Work task: Each line of the listing, apart from the pictures, is to be printed exactly.

Exercise material:
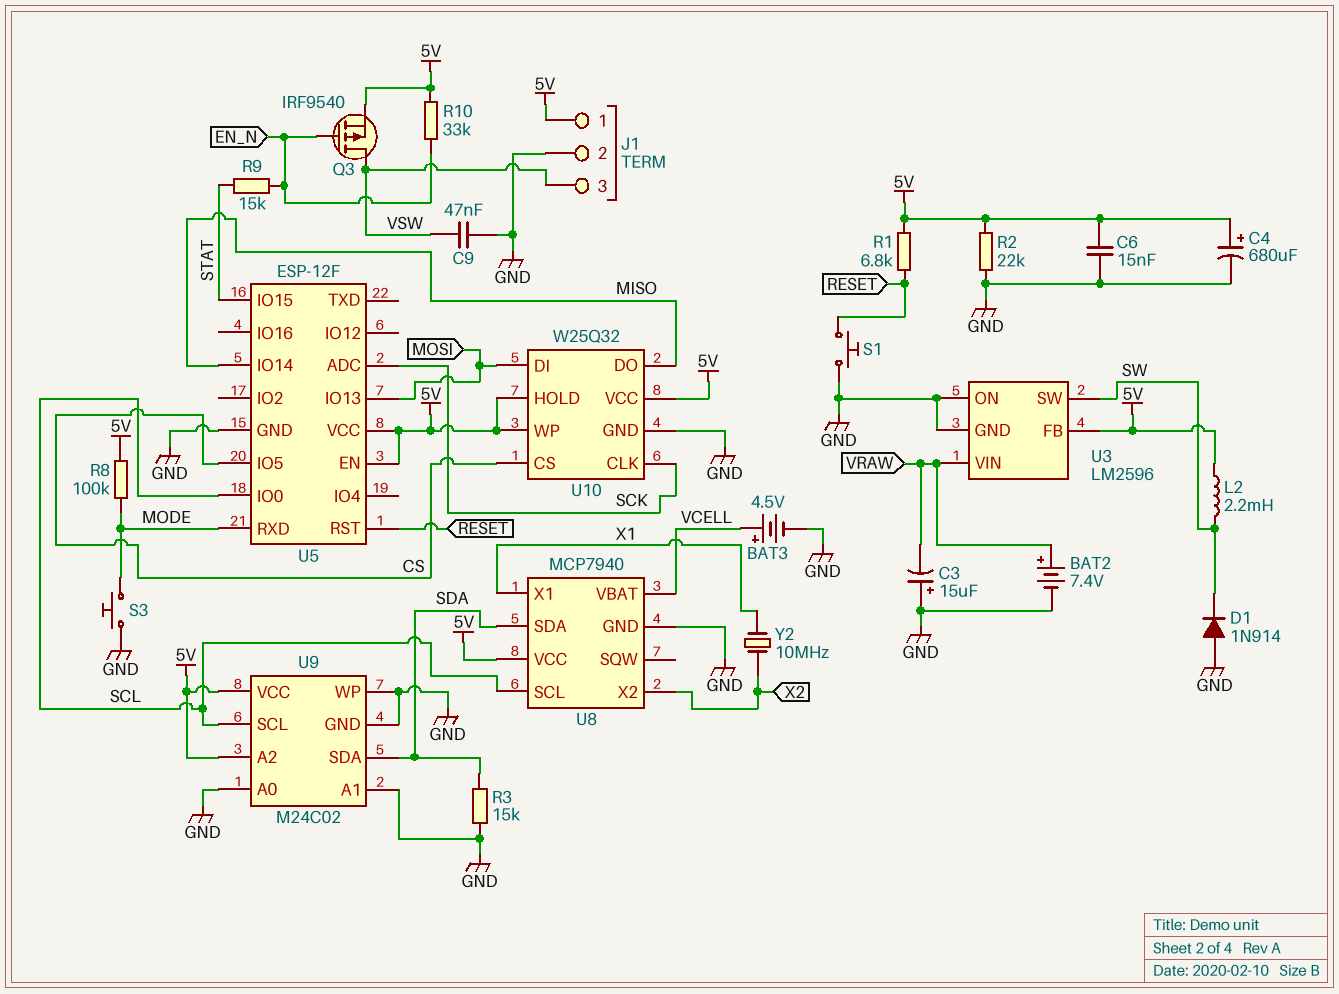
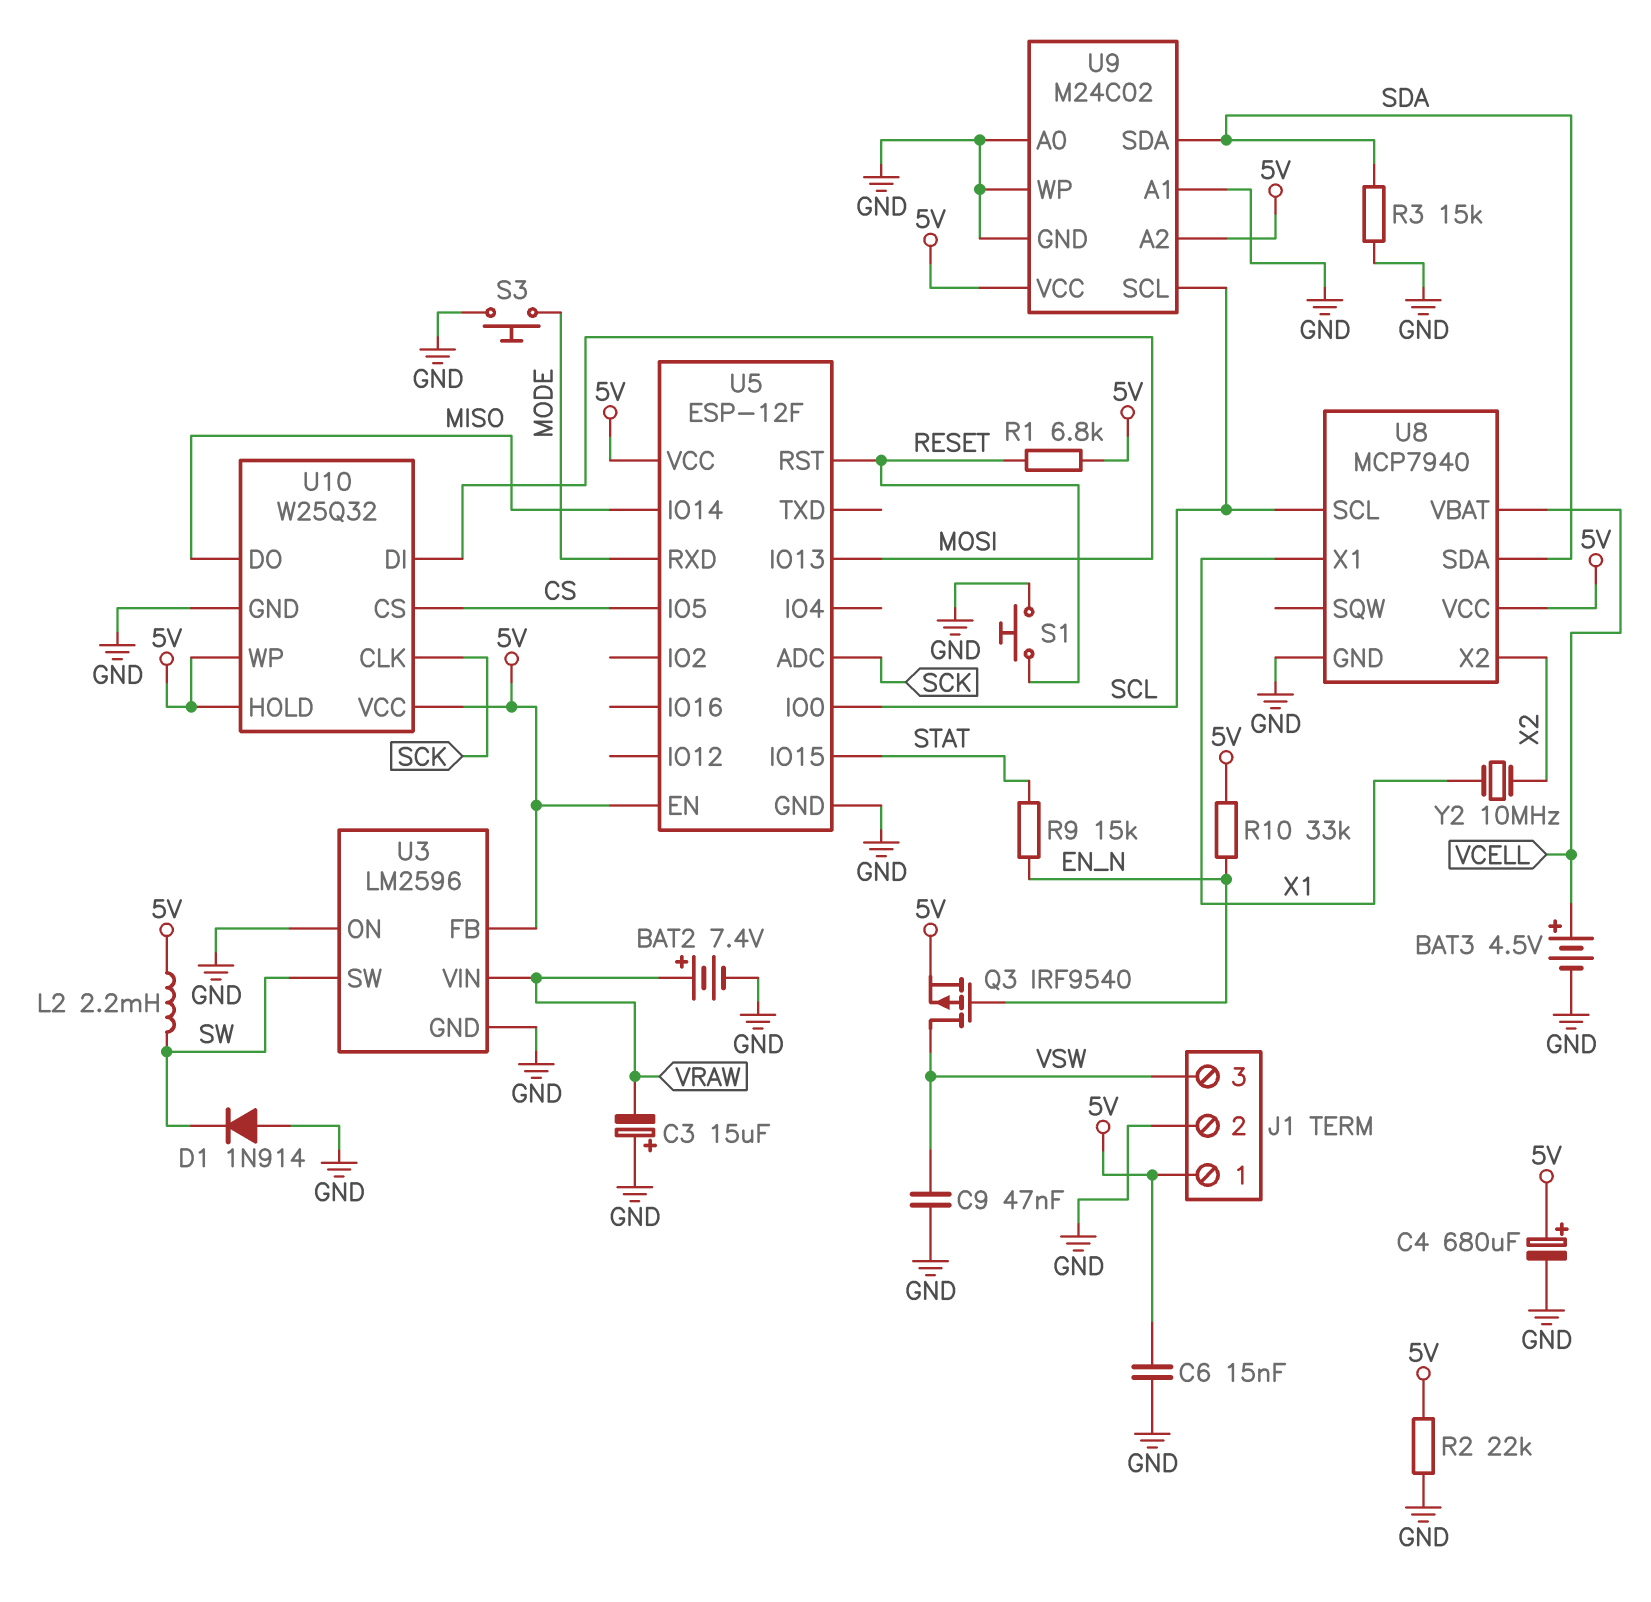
R8: 100k (5V, MODE) -> none

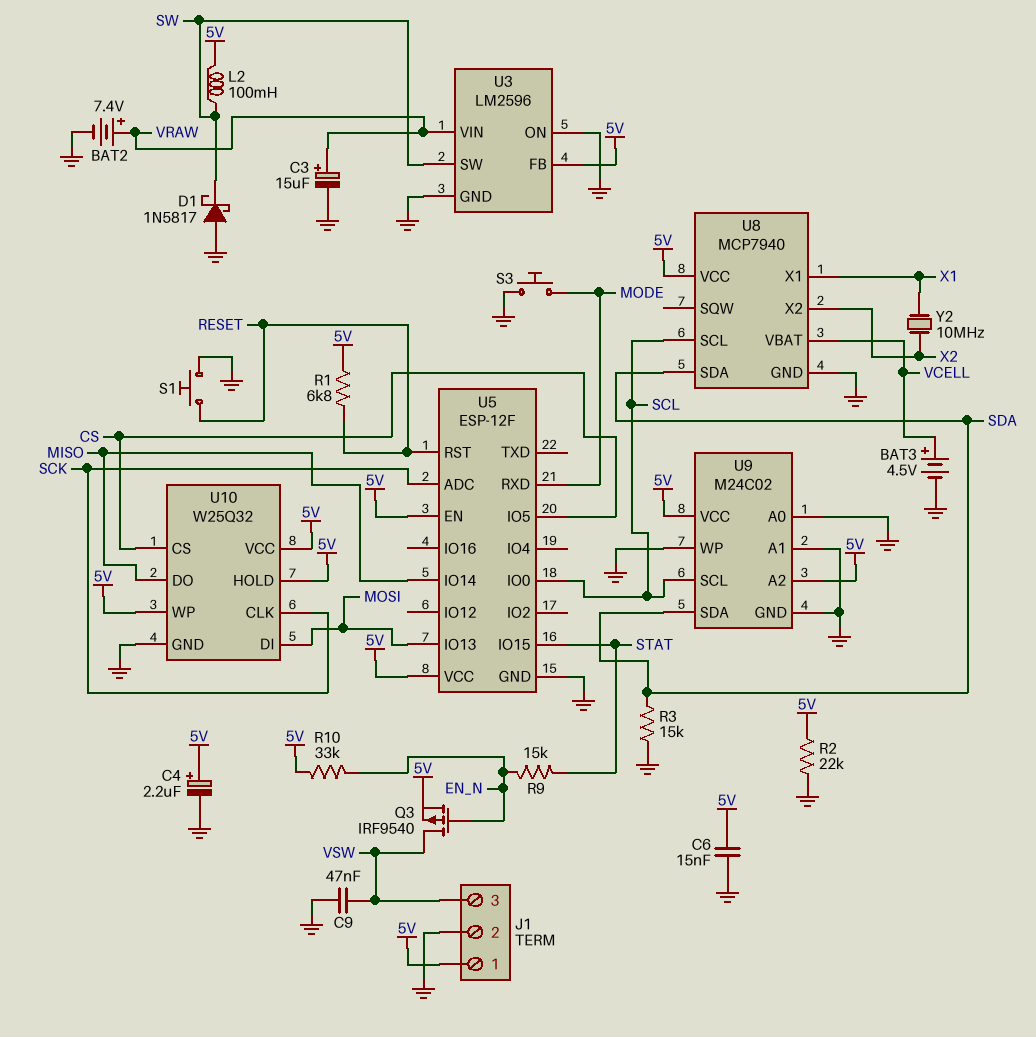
C3: 15uF (plus GND, minus VRAW) -> 15uF (plus VRAW, minus GND)
C4: 680uF (plus 5V, minus GND) -> 2.2uF (plus 5V, minus GND)
D1: diode 1N914 (A GND, K SW) -> schottky 1N5817 (A GND, K SW)
L2: 2.2mH (5V, SW) -> 100mH (5V, SW)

Response:
R8: 100k (5V, MODE) -> none

C3: 15uF (plus GND, minus VRAW) -> 15uF (plus VRAW, minus GND)
C4: 680uF (plus 5V, minus GND) -> 2.2uF (plus 5V, minus GND)
D1: diode 1N914 (A GND, K SW) -> schottky 1N5817 (A GND, K SW)
L2: 2.2mH (5V, SW) -> 100mH (5V, SW)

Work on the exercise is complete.